## Assigned task
Scan the entries for "rotated". Every line that holds it is to be copied.
BEGIN Provided material
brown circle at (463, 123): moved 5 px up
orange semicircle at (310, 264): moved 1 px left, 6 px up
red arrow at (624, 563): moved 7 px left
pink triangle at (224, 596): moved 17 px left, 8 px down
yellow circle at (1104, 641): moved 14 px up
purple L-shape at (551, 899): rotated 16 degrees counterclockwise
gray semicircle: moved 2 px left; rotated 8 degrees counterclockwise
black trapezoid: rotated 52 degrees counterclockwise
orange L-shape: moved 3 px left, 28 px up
END Provided material
## Solution to this problem
purple L-shape at (551, 899): rotated 16 degrees counterclockwise
gray semicircle: moved 2 px left; rotated 8 degrees counterclockwise
black trapezoid: rotated 52 degrees counterclockwise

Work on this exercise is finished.